▸ **What you will do**: Reproduce the lines below word for word, starting at the line that contains "bookends [769, 560]" and ending at the line that contains "intermission [131, 1058]", with both of those lines included.

(Part of a data file)
◇ ◇ ◇ ◇ ◇
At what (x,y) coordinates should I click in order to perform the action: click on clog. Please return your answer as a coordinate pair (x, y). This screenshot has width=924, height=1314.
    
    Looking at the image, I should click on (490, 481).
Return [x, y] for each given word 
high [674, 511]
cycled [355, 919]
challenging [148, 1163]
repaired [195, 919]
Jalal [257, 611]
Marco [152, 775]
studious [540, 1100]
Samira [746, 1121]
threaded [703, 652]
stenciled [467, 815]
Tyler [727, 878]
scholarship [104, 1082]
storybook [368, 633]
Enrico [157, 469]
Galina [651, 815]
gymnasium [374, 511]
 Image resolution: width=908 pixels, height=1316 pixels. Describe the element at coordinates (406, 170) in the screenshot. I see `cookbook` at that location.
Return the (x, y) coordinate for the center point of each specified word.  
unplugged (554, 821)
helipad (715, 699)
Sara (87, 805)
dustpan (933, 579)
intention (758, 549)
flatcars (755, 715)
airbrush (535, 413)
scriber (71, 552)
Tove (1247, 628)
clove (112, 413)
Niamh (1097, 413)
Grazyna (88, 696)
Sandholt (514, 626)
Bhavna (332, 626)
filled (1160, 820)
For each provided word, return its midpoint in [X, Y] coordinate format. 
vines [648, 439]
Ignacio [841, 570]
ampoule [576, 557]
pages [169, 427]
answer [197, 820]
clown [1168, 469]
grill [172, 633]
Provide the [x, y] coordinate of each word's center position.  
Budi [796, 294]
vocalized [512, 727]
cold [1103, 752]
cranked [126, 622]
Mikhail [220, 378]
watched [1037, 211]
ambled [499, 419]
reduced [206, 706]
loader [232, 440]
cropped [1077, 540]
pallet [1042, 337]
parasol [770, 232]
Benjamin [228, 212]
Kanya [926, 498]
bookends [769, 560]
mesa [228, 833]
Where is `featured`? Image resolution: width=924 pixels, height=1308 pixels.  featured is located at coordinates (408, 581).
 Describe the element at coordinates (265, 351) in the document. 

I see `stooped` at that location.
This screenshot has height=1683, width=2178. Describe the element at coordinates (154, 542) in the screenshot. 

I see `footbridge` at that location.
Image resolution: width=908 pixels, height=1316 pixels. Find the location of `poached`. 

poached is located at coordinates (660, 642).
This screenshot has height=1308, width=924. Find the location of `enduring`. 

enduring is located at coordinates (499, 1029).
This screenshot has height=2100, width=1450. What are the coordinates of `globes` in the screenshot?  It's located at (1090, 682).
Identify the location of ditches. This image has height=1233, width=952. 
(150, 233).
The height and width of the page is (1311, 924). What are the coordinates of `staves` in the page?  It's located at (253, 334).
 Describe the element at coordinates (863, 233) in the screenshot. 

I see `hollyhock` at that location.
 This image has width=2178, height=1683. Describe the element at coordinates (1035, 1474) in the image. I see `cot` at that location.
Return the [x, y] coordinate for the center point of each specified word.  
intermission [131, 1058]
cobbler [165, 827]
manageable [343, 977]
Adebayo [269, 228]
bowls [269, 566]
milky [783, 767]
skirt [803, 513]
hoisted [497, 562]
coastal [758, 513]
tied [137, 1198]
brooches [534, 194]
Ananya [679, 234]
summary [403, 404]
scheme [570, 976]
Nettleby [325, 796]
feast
◇ ◇ ◇ ◇ ◇
▸ **Problem solution**:
bookends [769, 560]
mesa [228, 833]
Where is `featured`? Image resolution: width=924 pixels, height=1308 pixels.  featured is located at coordinates (408, 581).
 Describe the element at coordinates (265, 351) in the document. 

I see `stooped` at that location.
This screenshot has height=1683, width=2178. Describe the element at coordinates (154, 542) in the screenshot. 

I see `footbridge` at that location.
Image resolution: width=908 pixels, height=1316 pixels. Find the location of `poached`. 

poached is located at coordinates (660, 642).
This screenshot has height=1308, width=924. Find the location of `enduring`. 

enduring is located at coordinates (499, 1029).
This screenshot has height=2100, width=1450. What are the coordinates of `globes` in the screenshot?  It's located at (1090, 682).
Identify the location of ditches. This image has height=1233, width=952. 
(150, 233).
The height and width of the page is (1311, 924). What are the coordinates of `staves` in the page?  It's located at (253, 334).
 Describe the element at coordinates (863, 233) in the screenshot. 

I see `hollyhock` at that location.
 This image has width=2178, height=1683. Describe the element at coordinates (1035, 1474) in the image. I see `cot` at that location.
Return the [x, y] coordinate for the center point of each specified word.  
intermission [131, 1058]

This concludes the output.